* Goal *
Rewrite the material below, changing every "counterclockwise" to "anticlockwise" and leaving the rest unchanged. Omit the picture lines from your version.

# # #

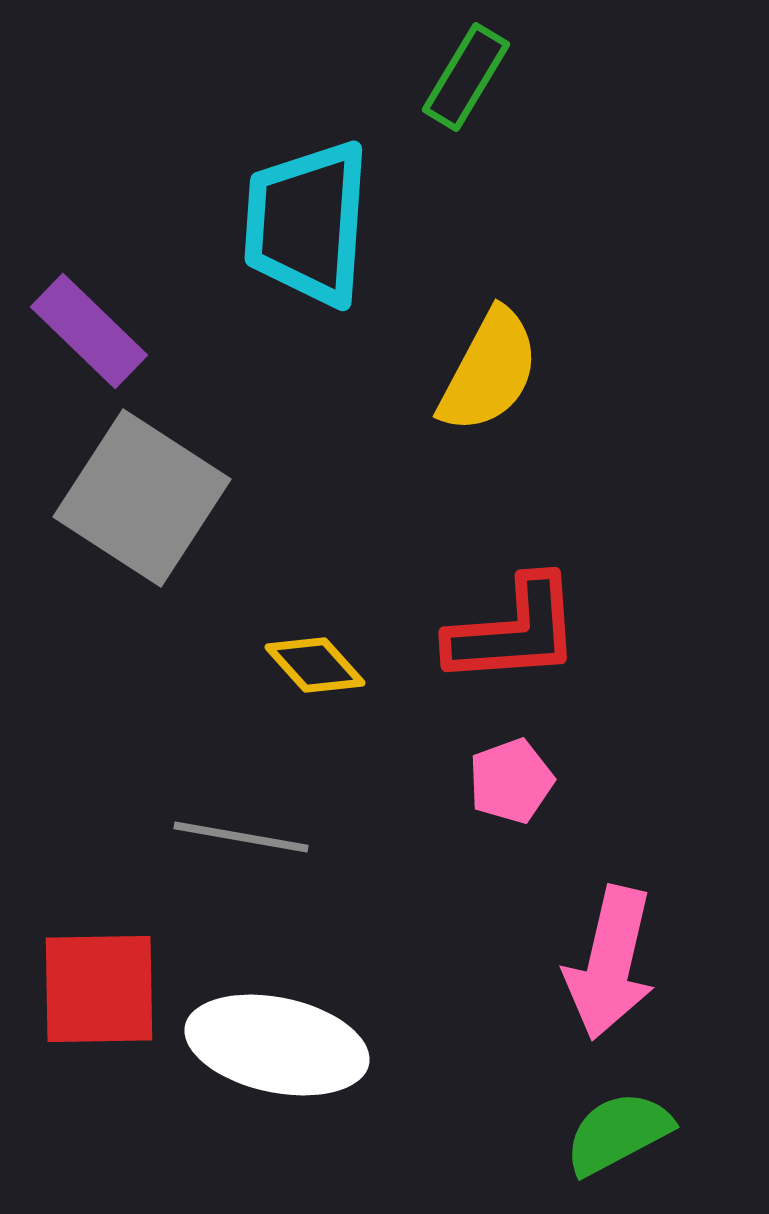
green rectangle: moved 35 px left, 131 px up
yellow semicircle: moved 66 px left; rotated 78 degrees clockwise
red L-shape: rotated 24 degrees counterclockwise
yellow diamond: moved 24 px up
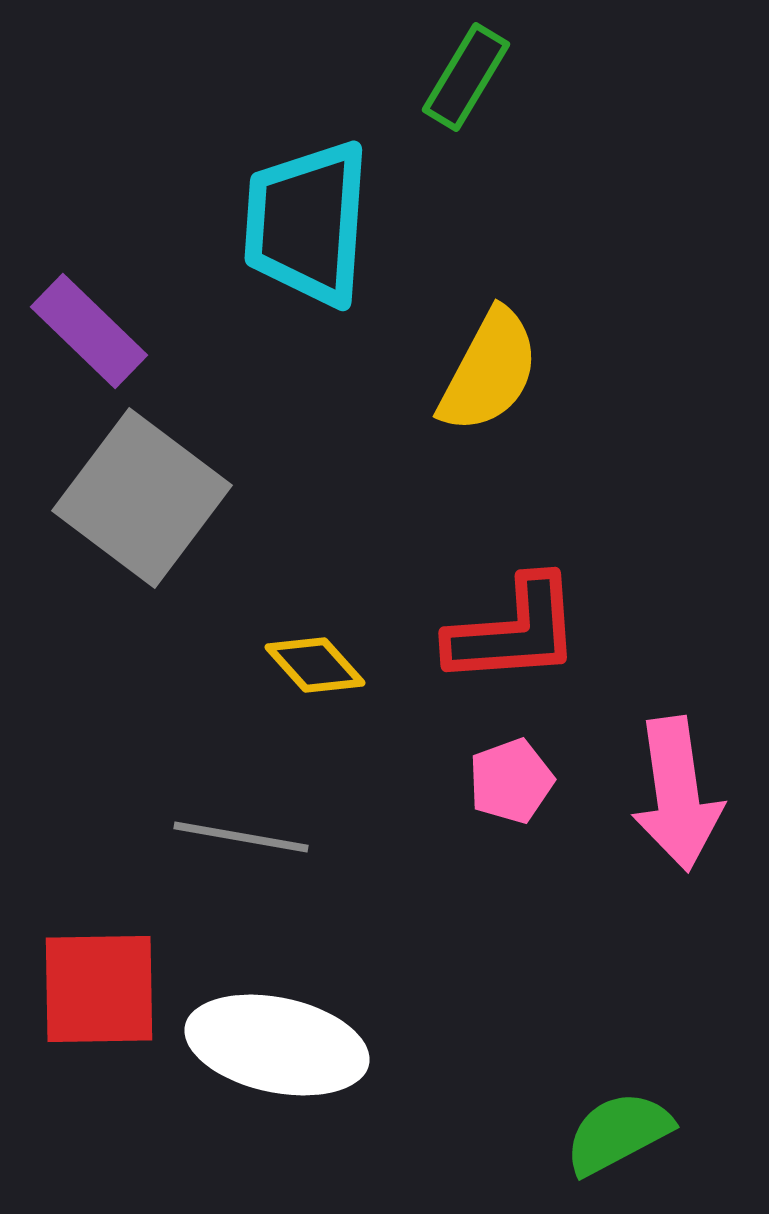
gray square: rotated 4 degrees clockwise
pink arrow: moved 67 px right, 169 px up; rotated 21 degrees counterclockwise
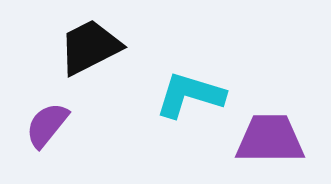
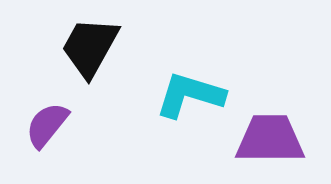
black trapezoid: rotated 34 degrees counterclockwise
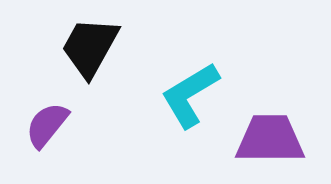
cyan L-shape: rotated 48 degrees counterclockwise
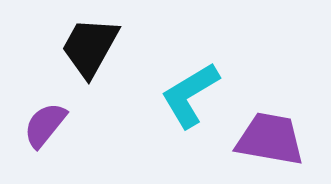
purple semicircle: moved 2 px left
purple trapezoid: rotated 10 degrees clockwise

# # #

* Result of this exercise *
green rectangle: moved 35 px left, 131 px up
yellow semicircle: moved 66 px left; rotated 78 degrees clockwise
red L-shape: rotated 24 degrees anticlockwise
yellow diamond: moved 24 px up
gray square: rotated 4 degrees clockwise
pink arrow: moved 67 px right, 169 px up; rotated 21 degrees anticlockwise
black trapezoid: rotated 34 degrees anticlockwise
cyan L-shape: rotated 48 degrees anticlockwise
purple semicircle: moved 2 px left
purple trapezoid: rotated 10 degrees clockwise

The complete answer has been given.